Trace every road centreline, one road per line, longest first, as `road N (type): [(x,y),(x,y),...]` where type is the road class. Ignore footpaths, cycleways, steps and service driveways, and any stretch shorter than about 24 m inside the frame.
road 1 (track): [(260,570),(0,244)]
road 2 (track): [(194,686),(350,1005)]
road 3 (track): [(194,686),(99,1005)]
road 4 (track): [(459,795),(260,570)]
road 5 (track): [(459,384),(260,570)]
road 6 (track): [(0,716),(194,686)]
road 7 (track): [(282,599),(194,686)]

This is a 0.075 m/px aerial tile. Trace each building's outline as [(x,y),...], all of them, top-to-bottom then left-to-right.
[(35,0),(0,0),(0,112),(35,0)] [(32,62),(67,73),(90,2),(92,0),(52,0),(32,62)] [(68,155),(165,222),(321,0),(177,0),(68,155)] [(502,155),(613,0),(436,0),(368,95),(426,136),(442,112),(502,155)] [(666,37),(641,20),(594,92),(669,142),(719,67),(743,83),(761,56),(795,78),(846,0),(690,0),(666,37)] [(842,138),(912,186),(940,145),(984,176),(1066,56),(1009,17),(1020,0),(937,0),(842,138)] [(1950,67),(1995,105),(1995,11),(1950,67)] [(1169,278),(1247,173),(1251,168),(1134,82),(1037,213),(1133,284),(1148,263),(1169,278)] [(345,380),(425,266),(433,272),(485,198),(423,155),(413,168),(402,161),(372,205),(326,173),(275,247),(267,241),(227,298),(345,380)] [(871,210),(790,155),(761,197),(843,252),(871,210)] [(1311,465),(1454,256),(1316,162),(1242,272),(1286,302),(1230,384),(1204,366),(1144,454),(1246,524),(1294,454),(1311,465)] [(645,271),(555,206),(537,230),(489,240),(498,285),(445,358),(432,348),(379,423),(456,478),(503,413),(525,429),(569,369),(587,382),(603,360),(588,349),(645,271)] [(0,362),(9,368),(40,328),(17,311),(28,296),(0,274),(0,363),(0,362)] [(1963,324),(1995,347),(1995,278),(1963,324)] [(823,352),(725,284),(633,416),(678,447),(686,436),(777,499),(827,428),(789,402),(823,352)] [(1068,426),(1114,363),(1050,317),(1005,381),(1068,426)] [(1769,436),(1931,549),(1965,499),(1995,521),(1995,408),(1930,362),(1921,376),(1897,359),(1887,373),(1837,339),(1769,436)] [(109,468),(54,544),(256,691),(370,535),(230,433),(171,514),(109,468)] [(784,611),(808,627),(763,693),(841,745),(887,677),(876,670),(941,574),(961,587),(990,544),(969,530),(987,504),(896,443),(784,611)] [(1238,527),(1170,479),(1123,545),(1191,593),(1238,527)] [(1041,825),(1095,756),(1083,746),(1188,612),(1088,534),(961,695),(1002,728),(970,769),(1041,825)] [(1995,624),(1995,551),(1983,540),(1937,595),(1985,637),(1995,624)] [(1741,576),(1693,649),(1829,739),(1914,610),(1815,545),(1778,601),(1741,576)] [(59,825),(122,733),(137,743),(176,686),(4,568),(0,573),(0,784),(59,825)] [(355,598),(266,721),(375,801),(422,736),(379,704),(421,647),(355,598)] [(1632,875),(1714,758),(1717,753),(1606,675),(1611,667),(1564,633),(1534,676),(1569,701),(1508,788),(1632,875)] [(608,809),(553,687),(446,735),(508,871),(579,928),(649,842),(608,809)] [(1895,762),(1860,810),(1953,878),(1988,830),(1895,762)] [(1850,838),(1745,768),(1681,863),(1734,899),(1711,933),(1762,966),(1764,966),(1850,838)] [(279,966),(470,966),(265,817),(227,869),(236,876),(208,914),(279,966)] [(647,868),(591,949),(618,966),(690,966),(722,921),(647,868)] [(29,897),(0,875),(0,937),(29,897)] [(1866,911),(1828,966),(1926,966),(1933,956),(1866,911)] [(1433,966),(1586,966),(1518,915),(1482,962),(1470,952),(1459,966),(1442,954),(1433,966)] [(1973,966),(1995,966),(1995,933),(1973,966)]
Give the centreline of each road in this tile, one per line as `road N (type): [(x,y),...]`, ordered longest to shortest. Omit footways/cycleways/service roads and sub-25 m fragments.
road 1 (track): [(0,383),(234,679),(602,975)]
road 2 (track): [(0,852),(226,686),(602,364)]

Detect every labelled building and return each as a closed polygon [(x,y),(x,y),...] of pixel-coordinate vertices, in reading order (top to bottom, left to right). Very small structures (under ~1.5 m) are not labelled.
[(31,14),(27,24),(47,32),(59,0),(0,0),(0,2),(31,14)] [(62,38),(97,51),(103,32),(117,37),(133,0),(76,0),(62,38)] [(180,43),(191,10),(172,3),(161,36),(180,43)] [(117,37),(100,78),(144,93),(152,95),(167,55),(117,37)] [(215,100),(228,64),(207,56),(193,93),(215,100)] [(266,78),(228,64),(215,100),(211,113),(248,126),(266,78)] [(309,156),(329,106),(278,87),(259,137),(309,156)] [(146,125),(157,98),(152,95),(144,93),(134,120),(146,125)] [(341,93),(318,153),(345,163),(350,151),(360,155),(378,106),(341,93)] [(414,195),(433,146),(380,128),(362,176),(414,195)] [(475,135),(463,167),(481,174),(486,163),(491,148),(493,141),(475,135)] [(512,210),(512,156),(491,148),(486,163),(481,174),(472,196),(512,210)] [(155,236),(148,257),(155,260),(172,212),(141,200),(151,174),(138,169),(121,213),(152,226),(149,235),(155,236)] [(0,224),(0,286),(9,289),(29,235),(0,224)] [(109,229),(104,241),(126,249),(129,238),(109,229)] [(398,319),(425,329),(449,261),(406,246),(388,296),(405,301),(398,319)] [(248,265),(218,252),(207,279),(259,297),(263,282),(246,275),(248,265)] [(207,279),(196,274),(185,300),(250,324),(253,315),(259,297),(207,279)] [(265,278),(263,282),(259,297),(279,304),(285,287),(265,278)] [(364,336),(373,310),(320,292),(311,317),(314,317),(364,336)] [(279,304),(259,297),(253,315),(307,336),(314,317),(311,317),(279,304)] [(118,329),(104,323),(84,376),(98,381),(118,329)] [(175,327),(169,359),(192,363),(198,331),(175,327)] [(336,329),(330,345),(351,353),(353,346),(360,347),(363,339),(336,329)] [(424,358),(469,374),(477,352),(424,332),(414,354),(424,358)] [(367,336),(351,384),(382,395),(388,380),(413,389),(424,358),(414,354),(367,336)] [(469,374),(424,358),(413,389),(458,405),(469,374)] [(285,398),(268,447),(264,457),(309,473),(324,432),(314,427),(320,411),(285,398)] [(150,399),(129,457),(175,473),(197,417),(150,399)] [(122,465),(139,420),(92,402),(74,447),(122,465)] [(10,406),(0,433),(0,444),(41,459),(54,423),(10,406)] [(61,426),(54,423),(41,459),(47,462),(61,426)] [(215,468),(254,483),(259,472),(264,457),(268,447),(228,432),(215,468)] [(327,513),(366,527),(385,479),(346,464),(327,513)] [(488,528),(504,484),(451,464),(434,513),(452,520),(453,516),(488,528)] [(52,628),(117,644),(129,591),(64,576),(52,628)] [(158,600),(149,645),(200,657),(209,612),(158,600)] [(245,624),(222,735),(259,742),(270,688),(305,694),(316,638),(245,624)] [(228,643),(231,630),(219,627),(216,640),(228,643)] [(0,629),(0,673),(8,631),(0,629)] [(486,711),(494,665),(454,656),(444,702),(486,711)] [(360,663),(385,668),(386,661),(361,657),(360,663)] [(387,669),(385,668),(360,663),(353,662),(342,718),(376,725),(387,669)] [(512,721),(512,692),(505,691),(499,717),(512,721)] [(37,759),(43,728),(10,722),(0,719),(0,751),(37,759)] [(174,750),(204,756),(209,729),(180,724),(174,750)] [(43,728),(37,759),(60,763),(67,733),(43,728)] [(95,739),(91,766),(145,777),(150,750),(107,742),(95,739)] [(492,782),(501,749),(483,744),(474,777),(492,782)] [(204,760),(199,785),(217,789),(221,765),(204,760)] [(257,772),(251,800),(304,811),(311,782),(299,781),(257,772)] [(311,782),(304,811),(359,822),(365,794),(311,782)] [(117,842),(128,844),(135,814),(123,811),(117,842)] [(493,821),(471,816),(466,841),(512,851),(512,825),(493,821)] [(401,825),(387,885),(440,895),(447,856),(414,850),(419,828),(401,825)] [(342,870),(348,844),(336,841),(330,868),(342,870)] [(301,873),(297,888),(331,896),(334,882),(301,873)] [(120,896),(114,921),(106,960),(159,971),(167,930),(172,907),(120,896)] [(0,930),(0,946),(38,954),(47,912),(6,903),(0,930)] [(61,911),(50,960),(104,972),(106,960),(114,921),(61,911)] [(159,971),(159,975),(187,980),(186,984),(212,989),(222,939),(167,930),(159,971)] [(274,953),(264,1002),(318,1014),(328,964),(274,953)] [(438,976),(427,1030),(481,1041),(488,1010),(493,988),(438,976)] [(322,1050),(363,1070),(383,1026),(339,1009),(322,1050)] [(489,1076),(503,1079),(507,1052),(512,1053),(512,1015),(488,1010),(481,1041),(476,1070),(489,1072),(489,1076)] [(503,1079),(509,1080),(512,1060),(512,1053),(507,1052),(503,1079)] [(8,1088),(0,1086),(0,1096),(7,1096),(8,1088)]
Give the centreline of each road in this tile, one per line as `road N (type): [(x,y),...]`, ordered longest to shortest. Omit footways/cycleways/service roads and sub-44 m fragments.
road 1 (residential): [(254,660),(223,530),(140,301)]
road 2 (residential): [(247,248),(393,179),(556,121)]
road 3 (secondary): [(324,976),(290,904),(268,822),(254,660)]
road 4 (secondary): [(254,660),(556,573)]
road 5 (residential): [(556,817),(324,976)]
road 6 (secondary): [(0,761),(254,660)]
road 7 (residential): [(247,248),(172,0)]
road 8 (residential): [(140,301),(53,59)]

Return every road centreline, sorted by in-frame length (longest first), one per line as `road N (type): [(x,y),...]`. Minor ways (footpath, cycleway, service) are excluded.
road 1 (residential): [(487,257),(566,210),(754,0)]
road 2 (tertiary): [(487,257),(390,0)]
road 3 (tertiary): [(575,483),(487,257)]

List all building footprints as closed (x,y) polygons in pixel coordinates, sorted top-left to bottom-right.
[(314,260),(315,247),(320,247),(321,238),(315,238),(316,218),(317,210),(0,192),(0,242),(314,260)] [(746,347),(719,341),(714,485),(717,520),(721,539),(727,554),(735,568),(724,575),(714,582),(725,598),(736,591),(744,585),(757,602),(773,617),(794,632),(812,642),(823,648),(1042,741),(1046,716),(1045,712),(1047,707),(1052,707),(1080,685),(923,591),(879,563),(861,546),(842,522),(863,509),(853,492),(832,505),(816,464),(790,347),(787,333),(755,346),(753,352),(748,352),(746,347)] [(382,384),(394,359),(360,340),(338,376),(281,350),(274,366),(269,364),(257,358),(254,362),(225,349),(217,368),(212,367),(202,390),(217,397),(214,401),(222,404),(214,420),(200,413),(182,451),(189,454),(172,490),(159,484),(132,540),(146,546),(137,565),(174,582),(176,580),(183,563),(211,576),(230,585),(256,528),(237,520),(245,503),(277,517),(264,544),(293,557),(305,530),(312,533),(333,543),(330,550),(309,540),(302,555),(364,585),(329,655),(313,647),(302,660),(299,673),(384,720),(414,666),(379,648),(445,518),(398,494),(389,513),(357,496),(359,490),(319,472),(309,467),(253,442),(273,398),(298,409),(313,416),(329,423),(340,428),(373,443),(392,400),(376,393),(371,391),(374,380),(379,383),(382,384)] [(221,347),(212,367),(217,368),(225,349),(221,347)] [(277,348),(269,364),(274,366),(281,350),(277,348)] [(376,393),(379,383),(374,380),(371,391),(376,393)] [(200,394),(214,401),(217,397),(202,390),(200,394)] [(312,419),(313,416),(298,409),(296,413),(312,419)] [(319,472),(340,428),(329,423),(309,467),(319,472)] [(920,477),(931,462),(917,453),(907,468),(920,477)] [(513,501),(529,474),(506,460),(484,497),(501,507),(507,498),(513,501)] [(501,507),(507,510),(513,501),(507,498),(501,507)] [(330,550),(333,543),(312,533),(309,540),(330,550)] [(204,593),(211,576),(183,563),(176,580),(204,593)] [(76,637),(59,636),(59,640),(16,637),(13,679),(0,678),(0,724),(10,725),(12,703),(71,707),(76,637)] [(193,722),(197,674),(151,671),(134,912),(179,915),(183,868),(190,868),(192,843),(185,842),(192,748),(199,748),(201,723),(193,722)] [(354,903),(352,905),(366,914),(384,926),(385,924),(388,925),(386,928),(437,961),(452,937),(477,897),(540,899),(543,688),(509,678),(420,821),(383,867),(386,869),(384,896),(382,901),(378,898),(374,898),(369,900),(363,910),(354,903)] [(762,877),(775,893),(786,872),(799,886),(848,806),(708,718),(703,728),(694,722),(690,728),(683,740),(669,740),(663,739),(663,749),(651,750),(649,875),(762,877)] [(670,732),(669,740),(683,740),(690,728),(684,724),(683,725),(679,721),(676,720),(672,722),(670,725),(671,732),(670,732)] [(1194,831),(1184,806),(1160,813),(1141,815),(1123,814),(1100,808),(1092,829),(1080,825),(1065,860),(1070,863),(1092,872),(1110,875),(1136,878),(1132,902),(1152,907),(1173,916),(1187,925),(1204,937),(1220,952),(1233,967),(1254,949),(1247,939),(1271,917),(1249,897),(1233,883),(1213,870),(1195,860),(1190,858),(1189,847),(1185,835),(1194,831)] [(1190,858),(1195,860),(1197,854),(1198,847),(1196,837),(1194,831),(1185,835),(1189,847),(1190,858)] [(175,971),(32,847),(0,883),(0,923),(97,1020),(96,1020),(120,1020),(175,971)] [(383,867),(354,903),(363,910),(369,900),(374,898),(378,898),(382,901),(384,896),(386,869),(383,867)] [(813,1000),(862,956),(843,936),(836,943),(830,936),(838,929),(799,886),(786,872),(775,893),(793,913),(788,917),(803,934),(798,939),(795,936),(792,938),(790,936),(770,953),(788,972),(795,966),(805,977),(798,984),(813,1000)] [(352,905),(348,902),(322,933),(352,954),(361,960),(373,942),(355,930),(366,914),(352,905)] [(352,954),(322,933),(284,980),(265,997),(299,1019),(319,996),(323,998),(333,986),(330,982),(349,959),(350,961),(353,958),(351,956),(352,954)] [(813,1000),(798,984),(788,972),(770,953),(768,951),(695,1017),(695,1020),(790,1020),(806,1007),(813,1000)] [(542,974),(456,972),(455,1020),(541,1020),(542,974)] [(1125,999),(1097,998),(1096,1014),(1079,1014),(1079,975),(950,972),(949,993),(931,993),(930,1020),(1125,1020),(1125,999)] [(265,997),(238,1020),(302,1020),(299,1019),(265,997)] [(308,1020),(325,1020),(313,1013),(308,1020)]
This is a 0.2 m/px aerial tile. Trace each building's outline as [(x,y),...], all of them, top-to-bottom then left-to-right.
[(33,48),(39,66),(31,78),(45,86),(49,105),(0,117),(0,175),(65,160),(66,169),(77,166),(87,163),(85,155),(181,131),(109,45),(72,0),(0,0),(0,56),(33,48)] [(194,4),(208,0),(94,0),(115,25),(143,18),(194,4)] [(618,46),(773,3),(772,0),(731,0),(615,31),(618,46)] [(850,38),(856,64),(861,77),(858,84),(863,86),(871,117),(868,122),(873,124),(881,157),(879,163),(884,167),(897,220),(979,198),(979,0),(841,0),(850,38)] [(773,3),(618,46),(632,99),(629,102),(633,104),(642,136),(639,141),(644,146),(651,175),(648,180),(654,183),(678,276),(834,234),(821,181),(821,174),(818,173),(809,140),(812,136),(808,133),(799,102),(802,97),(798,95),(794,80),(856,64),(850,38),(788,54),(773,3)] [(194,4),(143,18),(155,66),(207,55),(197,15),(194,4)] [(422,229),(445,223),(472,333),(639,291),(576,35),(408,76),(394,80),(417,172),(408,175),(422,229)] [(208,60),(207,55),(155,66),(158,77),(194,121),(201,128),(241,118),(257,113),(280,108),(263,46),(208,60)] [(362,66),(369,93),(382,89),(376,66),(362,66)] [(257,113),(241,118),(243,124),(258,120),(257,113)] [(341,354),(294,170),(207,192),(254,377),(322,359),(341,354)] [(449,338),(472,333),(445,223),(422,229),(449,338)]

What the task requires:
Pick every line from the listing holding the string "shortest", and copy it.

Result of this task:
Give the centreline of each road in this tile, one per line as `road N (type): [(x,y),...]`, ordered longest to shortest. Omit footways/cycleways/service roads and sub-25 m fragments.
Give the centreline of each road in this tile, one per line as `road N (type): [(x,y),...]`, ordered longest to shortest. Omit footways/cycleways/service roads and sub-44 m fragments.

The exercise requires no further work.